**Task goal**
Would you return the records below character for character, without any images?

Material supplied: Begin

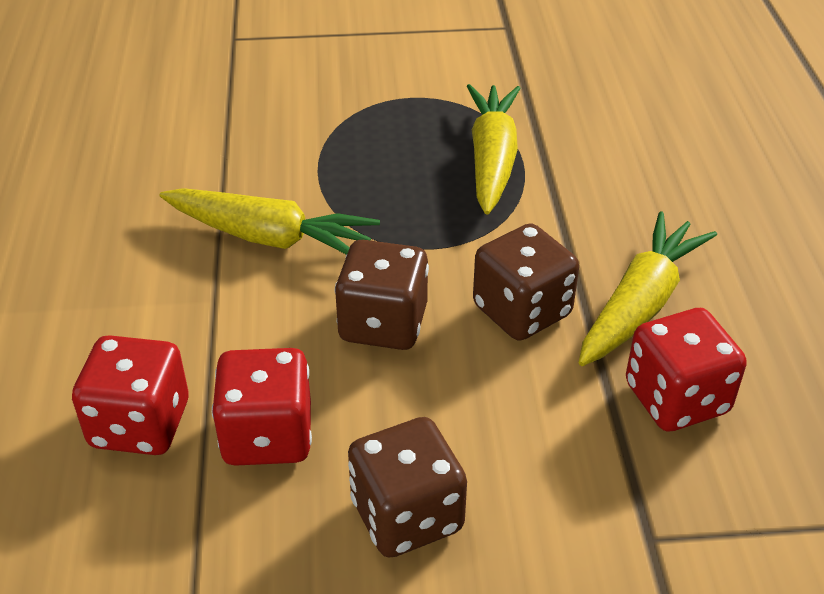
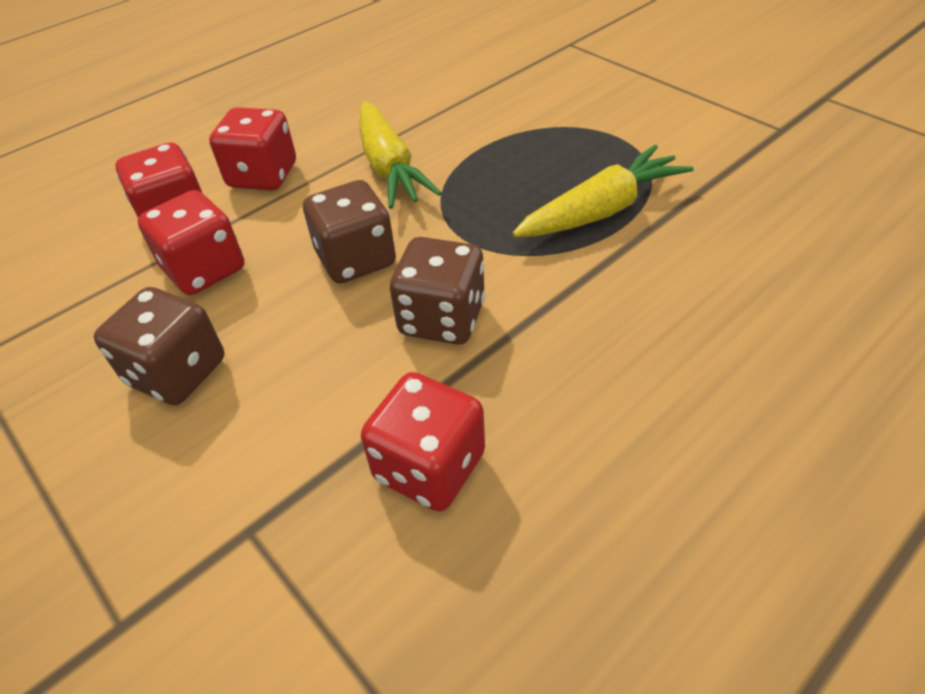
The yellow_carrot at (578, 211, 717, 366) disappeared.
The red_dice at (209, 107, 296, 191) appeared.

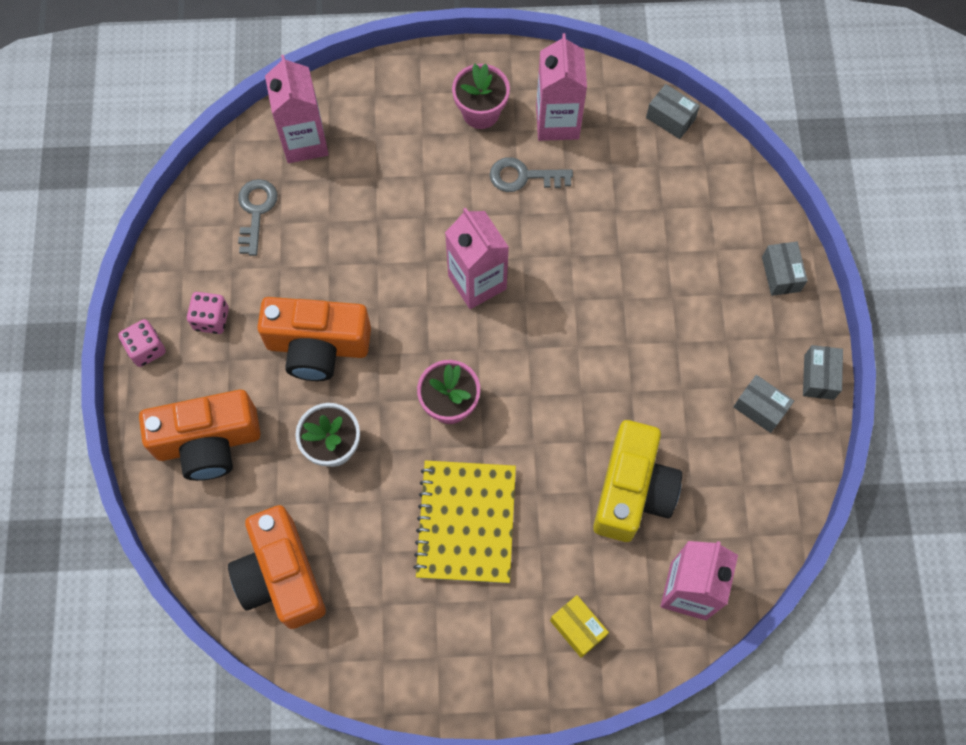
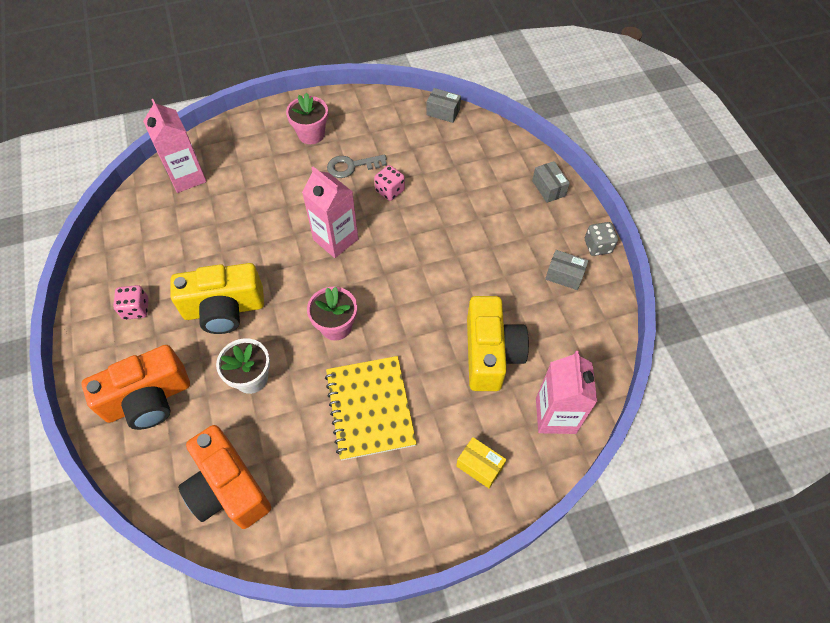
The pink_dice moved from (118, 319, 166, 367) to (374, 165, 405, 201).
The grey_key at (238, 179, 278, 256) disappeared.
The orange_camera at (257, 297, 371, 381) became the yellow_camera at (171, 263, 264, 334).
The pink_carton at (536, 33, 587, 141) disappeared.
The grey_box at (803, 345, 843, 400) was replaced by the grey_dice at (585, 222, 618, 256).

Material supplied: End

**Task answer**
The yellow_carrot at (578, 211, 717, 366) disappeared.
The red_dice at (209, 107, 296, 191) appeared.

The pink_dice moved from (118, 319, 166, 367) to (374, 165, 405, 201).
The grey_key at (238, 179, 278, 256) disappeared.
The orange_camera at (257, 297, 371, 381) became the yellow_camera at (171, 263, 264, 334).
The pink_carton at (536, 33, 587, 141) disappeared.
The grey_box at (803, 345, 843, 400) was replaced by the grey_dice at (585, 222, 618, 256).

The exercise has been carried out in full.